PROMPT >> The following data has a line with "J5 pin 2: n14 -> n19" and a line with "R3: 68k (W13, W15) -> 68k (VCC, W13)". Write out exactly those lines and all the lines between them.

BEGIN SUPPLIED RECORDS

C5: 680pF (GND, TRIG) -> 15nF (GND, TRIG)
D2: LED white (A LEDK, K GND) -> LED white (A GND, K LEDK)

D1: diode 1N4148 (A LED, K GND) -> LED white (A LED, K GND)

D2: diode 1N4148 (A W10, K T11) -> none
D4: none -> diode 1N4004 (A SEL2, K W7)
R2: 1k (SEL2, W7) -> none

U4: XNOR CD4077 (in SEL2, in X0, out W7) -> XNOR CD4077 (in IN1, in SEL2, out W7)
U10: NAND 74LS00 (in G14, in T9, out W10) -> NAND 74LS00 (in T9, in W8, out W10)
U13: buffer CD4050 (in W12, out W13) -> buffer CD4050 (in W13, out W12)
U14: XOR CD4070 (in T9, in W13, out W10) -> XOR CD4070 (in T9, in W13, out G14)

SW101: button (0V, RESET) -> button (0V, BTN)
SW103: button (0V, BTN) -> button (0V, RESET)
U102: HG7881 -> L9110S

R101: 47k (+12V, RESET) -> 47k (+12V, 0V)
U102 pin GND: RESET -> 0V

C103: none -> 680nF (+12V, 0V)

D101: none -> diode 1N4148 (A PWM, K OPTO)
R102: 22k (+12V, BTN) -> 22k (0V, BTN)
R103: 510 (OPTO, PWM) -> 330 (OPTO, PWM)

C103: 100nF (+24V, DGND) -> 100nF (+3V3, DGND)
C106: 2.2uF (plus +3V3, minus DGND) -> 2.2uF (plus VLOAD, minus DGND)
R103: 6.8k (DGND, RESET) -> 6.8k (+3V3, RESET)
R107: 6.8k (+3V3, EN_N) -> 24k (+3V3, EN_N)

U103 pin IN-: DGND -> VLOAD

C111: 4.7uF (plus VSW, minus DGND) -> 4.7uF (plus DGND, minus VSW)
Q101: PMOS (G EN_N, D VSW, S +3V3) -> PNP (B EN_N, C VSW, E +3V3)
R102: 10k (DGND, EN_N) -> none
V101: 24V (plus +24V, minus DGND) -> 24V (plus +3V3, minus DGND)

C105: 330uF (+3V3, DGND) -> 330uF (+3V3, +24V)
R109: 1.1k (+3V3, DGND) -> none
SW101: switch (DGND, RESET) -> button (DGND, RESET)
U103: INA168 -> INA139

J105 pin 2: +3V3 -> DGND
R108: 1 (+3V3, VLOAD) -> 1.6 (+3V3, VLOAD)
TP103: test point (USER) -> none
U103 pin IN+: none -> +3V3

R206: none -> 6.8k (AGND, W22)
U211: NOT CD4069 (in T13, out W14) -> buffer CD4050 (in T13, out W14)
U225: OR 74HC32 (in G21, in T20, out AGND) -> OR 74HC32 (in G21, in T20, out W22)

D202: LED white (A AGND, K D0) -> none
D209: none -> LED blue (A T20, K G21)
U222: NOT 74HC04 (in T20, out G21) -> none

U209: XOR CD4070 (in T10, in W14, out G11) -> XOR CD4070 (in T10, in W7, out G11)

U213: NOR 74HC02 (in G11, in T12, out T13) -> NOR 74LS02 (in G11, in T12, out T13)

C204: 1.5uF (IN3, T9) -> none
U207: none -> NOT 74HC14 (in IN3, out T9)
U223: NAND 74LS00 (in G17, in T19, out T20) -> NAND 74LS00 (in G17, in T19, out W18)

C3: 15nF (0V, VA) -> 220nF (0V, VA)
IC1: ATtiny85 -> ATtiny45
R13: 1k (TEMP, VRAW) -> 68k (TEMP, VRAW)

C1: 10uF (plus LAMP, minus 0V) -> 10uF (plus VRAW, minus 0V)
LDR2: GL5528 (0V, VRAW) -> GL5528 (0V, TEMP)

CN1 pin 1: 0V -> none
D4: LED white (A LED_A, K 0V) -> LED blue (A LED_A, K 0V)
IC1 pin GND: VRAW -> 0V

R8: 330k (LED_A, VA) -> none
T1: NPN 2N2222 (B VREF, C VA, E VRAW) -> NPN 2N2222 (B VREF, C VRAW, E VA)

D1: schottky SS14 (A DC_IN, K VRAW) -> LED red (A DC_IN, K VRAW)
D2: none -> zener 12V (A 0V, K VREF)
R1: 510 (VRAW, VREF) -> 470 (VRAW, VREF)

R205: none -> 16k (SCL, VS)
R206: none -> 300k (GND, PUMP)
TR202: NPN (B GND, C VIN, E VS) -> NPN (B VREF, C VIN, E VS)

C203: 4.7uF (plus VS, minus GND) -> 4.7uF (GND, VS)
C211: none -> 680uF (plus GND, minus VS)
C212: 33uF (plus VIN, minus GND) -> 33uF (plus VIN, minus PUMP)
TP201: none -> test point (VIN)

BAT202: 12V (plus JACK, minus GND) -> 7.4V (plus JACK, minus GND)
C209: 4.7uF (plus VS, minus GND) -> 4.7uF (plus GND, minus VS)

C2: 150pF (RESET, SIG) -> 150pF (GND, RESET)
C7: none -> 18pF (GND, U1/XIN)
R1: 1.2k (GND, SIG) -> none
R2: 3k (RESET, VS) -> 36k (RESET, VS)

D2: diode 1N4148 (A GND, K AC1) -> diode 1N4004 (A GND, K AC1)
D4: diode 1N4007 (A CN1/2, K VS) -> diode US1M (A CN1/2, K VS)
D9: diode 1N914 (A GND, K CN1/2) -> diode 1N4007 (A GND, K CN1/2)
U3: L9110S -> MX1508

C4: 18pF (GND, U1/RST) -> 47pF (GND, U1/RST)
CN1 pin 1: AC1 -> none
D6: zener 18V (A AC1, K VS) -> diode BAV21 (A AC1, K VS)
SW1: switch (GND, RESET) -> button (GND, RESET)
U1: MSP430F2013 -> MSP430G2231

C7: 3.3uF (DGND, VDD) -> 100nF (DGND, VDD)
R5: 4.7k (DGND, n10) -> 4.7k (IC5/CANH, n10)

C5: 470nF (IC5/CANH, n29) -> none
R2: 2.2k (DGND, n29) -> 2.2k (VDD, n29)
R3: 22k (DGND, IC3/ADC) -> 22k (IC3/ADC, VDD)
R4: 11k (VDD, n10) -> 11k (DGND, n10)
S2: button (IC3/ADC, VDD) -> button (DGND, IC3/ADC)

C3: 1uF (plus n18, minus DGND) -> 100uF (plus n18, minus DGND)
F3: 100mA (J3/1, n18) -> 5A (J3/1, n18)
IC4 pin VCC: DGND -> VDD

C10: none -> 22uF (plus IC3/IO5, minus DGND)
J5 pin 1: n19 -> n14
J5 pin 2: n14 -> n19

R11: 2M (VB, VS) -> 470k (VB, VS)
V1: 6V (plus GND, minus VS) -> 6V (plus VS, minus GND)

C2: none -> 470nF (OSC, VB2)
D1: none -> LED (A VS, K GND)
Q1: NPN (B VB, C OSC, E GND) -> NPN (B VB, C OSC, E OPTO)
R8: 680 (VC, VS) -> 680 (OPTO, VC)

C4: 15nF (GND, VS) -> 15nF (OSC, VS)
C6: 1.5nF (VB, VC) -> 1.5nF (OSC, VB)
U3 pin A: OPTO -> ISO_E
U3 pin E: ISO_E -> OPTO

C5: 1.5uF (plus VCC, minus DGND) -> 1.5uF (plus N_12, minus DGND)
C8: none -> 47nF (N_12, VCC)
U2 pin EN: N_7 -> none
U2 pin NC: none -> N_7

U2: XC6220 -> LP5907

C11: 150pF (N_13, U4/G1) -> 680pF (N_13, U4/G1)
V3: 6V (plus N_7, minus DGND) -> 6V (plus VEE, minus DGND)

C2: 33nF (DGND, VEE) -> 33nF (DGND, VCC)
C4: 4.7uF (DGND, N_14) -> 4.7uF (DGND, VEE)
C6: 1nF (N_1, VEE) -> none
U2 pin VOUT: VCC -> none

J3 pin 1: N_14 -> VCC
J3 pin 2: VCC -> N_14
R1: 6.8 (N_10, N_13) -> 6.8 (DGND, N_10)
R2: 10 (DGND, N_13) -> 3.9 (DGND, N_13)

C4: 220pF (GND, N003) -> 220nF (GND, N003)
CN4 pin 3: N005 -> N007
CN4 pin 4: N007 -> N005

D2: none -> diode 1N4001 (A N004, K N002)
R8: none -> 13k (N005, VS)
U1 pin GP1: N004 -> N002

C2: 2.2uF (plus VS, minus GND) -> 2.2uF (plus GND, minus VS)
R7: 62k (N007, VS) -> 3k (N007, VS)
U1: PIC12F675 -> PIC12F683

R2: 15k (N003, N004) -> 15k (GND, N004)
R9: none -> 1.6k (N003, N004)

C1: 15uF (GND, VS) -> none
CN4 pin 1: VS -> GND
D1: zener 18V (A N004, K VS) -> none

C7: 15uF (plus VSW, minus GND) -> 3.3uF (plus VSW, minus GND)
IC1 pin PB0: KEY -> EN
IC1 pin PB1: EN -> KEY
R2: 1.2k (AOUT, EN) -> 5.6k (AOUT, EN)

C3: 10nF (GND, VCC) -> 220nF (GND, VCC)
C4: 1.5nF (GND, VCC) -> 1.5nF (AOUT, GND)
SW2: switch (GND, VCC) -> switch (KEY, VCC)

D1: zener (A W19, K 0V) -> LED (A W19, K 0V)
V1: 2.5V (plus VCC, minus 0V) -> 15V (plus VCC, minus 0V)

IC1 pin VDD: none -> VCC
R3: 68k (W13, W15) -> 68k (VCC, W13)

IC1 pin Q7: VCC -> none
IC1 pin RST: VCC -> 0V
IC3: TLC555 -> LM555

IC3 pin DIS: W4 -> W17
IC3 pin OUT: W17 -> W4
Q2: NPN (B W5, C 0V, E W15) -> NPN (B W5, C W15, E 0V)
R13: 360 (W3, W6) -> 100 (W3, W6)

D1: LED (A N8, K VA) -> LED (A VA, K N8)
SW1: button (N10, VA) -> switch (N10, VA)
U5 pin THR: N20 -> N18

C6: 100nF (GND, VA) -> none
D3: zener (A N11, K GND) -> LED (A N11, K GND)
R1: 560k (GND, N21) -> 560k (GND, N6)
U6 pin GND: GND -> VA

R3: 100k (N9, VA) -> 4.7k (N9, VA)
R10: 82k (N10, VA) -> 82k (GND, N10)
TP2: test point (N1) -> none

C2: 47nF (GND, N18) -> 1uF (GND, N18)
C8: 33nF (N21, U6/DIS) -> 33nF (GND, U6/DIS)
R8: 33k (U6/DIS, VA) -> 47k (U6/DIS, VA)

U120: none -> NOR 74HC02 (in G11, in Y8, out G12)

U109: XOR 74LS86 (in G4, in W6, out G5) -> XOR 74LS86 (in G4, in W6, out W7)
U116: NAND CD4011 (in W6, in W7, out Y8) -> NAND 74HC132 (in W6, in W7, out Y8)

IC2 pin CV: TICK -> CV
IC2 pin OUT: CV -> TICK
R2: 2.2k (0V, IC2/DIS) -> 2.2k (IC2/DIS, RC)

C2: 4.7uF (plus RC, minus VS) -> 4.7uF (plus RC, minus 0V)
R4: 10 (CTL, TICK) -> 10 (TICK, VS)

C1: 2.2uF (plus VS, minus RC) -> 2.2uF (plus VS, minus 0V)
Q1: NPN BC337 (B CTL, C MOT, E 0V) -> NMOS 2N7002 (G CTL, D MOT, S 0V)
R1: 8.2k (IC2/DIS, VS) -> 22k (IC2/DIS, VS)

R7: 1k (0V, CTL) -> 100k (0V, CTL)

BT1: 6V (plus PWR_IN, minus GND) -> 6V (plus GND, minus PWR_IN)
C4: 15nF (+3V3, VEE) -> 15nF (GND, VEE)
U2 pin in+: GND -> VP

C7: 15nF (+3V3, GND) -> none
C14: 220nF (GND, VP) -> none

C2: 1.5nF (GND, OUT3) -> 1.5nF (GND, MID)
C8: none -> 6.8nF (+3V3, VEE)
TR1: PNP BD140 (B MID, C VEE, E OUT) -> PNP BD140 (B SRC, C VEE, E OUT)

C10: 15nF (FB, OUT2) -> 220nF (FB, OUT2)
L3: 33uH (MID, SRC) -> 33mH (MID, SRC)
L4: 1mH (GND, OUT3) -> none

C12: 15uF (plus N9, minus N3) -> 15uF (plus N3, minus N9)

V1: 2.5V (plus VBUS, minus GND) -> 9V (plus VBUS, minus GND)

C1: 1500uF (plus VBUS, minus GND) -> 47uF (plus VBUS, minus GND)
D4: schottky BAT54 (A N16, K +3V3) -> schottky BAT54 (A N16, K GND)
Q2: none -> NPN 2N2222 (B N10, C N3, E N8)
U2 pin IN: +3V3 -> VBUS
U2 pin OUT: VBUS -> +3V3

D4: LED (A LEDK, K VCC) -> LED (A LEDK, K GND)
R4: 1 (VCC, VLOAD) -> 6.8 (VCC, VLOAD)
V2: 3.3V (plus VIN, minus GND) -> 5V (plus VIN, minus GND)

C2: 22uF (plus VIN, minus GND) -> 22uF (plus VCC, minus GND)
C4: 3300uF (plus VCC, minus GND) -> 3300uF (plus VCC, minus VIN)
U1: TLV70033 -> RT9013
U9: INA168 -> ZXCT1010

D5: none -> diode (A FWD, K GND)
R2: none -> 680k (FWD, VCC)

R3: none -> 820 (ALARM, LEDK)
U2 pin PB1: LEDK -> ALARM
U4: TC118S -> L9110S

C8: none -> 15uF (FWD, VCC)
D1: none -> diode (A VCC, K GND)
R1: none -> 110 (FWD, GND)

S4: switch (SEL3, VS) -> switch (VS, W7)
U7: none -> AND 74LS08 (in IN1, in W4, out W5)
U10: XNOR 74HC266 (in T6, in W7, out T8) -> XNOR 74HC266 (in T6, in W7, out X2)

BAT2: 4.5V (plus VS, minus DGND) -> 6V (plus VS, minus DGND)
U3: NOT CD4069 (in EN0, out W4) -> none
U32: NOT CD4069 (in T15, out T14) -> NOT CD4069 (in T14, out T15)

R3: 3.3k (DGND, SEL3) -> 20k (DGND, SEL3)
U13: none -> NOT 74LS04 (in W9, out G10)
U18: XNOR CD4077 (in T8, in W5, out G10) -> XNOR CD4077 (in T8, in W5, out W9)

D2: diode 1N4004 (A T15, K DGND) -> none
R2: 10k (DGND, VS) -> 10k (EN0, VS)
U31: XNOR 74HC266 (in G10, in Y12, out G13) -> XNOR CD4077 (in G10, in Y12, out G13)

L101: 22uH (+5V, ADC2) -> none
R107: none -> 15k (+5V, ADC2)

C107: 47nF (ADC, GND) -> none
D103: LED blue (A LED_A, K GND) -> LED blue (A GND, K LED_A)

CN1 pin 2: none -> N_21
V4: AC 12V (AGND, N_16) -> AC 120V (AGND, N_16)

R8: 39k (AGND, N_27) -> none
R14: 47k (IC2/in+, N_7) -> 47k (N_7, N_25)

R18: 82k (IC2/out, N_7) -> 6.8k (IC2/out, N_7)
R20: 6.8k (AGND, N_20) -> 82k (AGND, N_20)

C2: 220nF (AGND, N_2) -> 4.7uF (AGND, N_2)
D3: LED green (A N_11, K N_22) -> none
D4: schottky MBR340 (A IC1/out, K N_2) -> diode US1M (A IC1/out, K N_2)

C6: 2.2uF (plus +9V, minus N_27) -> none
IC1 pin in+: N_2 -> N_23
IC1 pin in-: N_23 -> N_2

END SUPPLIED RECORDS

WRITTEN RESPONSE >>
J5 pin 2: n14 -> n19

R11: 2M (VB, VS) -> 470k (VB, VS)
V1: 6V (plus GND, minus VS) -> 6V (plus VS, minus GND)

C2: none -> 470nF (OSC, VB2)
D1: none -> LED (A VS, K GND)
Q1: NPN (B VB, C OSC, E GND) -> NPN (B VB, C OSC, E OPTO)
R8: 680 (VC, VS) -> 680 (OPTO, VC)

C4: 15nF (GND, VS) -> 15nF (OSC, VS)
C6: 1.5nF (VB, VC) -> 1.5nF (OSC, VB)
U3 pin A: OPTO -> ISO_E
U3 pin E: ISO_E -> OPTO

C5: 1.5uF (plus VCC, minus DGND) -> 1.5uF (plus N_12, minus DGND)
C8: none -> 47nF (N_12, VCC)
U2 pin EN: N_7 -> none
U2 pin NC: none -> N_7

U2: XC6220 -> LP5907

C11: 150pF (N_13, U4/G1) -> 680pF (N_13, U4/G1)
V3: 6V (plus N_7, minus DGND) -> 6V (plus VEE, minus DGND)

C2: 33nF (DGND, VEE) -> 33nF (DGND, VCC)
C4: 4.7uF (DGND, N_14) -> 4.7uF (DGND, VEE)
C6: 1nF (N_1, VEE) -> none
U2 pin VOUT: VCC -> none

J3 pin 1: N_14 -> VCC
J3 pin 2: VCC -> N_14
R1: 6.8 (N_10, N_13) -> 6.8 (DGND, N_10)
R2: 10 (DGND, N_13) -> 3.9 (DGND, N_13)

C4: 220pF (GND, N003) -> 220nF (GND, N003)
CN4 pin 3: N005 -> N007
CN4 pin 4: N007 -> N005

D2: none -> diode 1N4001 (A N004, K N002)
R8: none -> 13k (N005, VS)
U1 pin GP1: N004 -> N002

C2: 2.2uF (plus VS, minus GND) -> 2.2uF (plus GND, minus VS)
R7: 62k (N007, VS) -> 3k (N007, VS)
U1: PIC12F675 -> PIC12F683

R2: 15k (N003, N004) -> 15k (GND, N004)
R9: none -> 1.6k (N003, N004)

C1: 15uF (GND, VS) -> none
CN4 pin 1: VS -> GND
D1: zener 18V (A N004, K VS) -> none

C7: 15uF (plus VSW, minus GND) -> 3.3uF (plus VSW, minus GND)
IC1 pin PB0: KEY -> EN
IC1 pin PB1: EN -> KEY
R2: 1.2k (AOUT, EN) -> 5.6k (AOUT, EN)

C3: 10nF (GND, VCC) -> 220nF (GND, VCC)
C4: 1.5nF (GND, VCC) -> 1.5nF (AOUT, GND)
SW2: switch (GND, VCC) -> switch (KEY, VCC)

D1: zener (A W19, K 0V) -> LED (A W19, K 0V)
V1: 2.5V (plus VCC, minus 0V) -> 15V (plus VCC, minus 0V)

IC1 pin VDD: none -> VCC
R3: 68k (W13, W15) -> 68k (VCC, W13)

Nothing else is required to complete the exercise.